Request: Show every line of the records that contains the string "Violine", copying each one in full. Case counts.

- - - -

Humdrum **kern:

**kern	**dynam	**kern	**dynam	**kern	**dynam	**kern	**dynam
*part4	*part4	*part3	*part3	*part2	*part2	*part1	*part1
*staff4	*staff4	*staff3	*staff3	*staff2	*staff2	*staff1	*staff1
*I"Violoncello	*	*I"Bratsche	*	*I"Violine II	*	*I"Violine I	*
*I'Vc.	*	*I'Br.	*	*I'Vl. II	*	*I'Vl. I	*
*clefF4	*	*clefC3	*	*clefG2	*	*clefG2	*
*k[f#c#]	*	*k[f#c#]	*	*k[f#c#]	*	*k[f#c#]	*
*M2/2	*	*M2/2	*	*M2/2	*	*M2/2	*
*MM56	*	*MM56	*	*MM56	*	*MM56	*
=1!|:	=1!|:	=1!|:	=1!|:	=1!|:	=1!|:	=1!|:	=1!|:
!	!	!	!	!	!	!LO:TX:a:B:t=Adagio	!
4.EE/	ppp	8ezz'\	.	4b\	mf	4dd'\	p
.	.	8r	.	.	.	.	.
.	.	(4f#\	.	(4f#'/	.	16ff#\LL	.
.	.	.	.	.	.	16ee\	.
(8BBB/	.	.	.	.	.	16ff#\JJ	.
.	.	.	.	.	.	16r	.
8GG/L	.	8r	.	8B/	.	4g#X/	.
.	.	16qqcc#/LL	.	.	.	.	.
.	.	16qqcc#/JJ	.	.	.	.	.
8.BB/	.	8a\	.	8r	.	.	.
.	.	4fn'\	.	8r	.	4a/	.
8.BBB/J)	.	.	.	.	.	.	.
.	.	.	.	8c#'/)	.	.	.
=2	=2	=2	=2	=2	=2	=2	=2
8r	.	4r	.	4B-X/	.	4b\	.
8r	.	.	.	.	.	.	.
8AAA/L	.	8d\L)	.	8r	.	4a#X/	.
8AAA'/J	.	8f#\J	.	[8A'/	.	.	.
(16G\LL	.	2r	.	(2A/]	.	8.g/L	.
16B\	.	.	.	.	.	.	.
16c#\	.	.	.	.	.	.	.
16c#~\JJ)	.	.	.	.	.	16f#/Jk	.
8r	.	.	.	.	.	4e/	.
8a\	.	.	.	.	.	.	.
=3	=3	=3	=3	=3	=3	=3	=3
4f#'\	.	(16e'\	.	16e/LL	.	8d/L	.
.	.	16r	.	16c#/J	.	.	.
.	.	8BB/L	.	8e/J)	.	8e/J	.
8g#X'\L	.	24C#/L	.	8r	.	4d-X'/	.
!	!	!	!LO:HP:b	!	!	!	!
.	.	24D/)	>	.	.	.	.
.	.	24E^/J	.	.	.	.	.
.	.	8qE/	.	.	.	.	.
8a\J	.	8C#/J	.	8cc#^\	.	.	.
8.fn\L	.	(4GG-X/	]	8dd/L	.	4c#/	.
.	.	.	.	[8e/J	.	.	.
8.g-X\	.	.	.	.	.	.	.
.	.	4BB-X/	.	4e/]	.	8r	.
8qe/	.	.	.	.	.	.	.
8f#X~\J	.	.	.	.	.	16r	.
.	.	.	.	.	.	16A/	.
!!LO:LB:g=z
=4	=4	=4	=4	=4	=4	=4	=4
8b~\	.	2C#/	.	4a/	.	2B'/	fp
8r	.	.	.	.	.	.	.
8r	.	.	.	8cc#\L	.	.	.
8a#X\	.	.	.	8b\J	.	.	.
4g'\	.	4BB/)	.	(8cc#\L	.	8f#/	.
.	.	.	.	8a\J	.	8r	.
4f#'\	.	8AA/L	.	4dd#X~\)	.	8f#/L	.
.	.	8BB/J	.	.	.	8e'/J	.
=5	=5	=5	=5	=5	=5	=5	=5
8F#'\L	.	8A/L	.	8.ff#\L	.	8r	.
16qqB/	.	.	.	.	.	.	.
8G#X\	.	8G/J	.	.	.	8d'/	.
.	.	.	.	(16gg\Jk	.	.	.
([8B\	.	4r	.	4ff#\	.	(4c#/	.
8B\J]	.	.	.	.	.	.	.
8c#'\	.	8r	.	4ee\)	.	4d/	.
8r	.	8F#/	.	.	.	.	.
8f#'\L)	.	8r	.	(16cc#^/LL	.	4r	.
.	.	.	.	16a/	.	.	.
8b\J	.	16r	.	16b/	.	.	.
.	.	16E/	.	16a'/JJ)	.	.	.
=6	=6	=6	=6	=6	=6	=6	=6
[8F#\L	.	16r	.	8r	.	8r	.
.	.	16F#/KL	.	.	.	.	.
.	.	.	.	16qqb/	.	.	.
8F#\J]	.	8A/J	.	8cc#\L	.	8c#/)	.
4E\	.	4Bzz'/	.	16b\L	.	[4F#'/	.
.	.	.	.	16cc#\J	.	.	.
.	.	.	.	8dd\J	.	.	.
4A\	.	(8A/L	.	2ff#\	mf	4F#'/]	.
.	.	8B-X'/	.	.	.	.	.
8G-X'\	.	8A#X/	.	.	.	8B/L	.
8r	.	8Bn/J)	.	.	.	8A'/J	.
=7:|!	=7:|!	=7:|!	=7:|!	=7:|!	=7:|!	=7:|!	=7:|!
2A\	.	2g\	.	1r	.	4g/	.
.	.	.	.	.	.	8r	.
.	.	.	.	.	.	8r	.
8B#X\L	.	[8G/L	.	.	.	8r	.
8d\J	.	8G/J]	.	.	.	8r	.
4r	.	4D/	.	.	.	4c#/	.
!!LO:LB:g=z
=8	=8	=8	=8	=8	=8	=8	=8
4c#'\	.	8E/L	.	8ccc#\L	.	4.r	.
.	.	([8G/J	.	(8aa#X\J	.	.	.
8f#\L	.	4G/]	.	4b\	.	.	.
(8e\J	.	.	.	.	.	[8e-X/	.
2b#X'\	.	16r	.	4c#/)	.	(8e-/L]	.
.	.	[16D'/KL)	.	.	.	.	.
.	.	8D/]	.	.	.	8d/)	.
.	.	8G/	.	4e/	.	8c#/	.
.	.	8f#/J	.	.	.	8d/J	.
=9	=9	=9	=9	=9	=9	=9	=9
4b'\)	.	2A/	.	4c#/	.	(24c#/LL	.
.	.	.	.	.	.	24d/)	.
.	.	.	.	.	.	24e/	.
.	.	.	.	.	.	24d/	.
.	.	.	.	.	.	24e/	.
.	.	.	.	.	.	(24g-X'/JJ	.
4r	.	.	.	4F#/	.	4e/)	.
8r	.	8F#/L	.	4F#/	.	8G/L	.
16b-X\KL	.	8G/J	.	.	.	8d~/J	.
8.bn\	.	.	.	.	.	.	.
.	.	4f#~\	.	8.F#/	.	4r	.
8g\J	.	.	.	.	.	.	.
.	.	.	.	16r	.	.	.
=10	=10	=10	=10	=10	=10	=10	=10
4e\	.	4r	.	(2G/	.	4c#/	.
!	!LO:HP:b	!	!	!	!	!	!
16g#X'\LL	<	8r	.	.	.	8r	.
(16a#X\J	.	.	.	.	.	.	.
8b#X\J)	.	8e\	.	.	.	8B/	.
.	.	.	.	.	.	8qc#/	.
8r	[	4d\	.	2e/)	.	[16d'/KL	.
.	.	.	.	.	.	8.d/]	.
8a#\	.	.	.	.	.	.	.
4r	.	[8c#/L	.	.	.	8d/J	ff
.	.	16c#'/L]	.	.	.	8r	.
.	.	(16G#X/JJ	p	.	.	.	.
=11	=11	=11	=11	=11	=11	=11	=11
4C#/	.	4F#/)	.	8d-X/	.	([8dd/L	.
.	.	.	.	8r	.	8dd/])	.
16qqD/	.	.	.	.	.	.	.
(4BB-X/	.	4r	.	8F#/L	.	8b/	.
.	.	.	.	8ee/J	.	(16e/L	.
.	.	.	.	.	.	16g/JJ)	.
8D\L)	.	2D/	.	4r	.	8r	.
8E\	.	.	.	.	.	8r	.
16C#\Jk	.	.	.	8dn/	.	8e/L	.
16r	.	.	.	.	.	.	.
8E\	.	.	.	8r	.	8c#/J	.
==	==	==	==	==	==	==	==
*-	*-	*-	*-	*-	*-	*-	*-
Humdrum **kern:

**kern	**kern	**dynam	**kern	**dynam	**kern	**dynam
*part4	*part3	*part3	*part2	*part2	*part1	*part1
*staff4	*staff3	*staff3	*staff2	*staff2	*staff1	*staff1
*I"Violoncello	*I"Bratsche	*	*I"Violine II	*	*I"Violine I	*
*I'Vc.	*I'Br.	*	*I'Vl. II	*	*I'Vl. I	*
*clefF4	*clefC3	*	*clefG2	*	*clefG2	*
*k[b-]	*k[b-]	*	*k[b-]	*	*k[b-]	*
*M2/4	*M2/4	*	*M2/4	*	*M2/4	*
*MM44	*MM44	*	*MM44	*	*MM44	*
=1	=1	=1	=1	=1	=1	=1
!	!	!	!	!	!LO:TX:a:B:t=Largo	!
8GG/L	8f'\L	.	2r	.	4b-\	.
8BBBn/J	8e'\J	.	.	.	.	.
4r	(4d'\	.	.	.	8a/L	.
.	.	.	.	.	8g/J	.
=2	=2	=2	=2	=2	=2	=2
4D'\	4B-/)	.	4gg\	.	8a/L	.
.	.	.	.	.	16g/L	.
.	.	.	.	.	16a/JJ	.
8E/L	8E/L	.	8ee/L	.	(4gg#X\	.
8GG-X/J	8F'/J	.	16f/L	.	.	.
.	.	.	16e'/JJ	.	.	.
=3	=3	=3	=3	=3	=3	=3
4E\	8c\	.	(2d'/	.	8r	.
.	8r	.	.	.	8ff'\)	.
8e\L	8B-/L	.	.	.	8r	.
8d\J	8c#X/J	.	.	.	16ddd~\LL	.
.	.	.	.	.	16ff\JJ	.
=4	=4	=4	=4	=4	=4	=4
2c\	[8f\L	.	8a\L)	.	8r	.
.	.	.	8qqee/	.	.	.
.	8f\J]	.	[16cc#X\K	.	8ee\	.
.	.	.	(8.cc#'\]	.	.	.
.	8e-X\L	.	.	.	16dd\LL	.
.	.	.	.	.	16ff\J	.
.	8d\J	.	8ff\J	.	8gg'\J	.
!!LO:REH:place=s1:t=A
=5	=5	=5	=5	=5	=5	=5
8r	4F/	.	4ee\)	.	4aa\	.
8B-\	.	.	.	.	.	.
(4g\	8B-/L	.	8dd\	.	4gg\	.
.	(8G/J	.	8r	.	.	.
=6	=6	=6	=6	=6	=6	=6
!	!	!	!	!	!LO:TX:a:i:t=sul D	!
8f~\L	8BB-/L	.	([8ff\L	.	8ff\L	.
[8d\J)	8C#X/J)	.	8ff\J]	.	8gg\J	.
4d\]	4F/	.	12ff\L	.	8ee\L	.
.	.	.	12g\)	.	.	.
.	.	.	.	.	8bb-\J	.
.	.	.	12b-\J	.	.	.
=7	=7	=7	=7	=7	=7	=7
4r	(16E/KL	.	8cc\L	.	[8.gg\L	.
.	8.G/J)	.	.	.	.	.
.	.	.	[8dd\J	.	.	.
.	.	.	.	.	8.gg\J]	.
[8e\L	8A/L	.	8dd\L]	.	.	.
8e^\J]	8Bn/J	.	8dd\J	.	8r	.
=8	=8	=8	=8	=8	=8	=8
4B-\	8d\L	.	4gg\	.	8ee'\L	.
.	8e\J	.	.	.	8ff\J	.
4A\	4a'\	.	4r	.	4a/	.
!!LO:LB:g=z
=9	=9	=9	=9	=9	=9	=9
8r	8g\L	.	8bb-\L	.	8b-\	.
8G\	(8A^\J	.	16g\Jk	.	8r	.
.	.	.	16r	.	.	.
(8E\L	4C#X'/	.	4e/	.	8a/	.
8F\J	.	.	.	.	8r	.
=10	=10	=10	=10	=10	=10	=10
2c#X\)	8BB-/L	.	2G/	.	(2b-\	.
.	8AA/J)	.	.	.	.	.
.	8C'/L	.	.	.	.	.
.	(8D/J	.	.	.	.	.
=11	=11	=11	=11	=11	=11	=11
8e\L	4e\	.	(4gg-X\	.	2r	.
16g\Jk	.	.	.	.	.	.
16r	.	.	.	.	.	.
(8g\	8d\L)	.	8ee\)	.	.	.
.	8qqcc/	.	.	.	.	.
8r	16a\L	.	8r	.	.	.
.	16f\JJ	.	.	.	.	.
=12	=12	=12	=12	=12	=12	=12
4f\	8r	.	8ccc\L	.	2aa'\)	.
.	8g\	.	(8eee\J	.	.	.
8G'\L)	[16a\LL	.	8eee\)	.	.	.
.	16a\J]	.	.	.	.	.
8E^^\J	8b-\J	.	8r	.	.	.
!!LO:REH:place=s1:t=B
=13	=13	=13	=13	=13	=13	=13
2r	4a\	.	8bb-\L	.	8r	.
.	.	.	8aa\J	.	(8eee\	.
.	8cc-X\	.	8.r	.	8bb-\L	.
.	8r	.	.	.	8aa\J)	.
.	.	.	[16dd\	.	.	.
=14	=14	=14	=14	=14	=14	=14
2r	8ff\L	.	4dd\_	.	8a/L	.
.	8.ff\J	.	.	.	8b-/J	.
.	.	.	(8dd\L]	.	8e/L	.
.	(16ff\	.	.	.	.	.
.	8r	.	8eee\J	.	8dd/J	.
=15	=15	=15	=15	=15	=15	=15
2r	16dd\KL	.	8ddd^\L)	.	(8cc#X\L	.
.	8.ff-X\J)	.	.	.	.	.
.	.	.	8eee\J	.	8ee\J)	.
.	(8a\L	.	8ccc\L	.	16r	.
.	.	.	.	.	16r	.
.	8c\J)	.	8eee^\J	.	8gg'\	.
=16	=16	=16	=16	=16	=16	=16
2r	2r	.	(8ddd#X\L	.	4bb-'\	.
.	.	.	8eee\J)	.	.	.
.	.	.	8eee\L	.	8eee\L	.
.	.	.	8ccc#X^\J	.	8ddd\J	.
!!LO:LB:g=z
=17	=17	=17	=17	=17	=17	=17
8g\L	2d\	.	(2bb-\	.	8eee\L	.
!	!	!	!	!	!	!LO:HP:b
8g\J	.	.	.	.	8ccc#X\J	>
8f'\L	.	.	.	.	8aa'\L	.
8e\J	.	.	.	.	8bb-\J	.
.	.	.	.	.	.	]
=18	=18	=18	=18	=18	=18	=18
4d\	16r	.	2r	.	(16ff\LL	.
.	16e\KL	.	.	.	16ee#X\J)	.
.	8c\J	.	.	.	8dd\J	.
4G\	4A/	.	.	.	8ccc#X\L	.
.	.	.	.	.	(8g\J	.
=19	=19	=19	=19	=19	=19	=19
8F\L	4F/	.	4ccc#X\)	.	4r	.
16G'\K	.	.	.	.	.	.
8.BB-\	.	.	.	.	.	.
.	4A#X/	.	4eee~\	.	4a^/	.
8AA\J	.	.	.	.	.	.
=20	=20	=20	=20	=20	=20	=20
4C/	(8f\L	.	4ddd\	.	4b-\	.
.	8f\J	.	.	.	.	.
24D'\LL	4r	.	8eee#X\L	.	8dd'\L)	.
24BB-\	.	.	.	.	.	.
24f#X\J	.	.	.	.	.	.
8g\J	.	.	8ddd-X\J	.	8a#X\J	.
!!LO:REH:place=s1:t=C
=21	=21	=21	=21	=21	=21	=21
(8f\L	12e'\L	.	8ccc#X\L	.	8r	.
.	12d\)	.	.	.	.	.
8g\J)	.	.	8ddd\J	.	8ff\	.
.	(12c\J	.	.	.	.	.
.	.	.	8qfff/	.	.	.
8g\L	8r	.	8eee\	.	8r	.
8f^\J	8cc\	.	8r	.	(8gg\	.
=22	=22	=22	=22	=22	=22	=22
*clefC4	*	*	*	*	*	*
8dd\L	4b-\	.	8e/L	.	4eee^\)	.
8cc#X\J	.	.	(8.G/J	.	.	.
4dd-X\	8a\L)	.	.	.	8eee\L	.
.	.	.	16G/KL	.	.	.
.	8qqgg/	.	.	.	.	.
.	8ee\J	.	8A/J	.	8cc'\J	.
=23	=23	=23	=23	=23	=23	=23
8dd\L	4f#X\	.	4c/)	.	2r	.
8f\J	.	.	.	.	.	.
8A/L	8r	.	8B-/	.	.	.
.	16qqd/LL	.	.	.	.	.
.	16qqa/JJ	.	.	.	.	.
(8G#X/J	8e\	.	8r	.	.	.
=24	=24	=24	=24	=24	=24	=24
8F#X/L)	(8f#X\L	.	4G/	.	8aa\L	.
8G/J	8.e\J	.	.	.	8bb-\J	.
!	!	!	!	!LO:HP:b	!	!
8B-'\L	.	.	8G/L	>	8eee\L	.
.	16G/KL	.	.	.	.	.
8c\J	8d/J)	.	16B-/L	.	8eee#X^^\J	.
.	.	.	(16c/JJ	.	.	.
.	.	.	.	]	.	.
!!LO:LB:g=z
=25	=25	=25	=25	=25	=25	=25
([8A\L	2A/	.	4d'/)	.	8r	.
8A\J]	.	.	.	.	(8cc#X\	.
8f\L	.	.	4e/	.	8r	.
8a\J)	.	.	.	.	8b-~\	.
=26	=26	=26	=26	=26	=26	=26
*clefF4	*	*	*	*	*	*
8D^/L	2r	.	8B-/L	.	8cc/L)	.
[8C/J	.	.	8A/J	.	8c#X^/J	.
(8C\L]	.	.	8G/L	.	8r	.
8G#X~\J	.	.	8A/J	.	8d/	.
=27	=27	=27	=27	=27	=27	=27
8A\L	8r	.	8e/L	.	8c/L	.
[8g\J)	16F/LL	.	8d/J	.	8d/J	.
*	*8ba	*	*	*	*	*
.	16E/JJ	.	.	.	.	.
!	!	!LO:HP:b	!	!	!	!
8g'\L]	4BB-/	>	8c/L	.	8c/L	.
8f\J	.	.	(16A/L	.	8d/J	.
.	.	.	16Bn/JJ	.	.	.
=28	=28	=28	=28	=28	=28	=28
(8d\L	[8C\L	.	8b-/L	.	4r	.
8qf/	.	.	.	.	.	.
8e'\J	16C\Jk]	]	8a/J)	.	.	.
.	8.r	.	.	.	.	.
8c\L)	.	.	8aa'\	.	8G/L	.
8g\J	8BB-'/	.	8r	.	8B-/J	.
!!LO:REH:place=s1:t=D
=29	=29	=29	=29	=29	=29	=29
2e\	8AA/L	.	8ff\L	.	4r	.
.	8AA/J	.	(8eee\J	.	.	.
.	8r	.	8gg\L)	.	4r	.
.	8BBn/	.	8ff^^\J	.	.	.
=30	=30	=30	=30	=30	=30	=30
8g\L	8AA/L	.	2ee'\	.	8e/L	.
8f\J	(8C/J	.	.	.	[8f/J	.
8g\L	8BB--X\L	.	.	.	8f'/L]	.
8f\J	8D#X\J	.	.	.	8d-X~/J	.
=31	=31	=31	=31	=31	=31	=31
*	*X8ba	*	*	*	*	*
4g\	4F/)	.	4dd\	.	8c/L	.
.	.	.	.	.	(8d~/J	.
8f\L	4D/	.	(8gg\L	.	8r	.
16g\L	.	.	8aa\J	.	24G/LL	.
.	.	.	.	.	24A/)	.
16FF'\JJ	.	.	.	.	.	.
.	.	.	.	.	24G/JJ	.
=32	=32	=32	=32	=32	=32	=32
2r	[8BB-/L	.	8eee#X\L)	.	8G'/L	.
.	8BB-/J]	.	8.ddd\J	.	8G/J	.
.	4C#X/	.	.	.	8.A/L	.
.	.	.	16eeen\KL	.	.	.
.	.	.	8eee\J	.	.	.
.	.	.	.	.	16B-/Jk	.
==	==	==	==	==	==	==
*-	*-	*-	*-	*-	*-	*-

- - - -

Response for this exercise:
*I"Violoncello	*	*I"Bratsche	*	*I"Violine II	*	*I"Violine I	*
*I"Violoncello	*I"Bratsche	*	*I"Violine II	*	*I"Violine I	*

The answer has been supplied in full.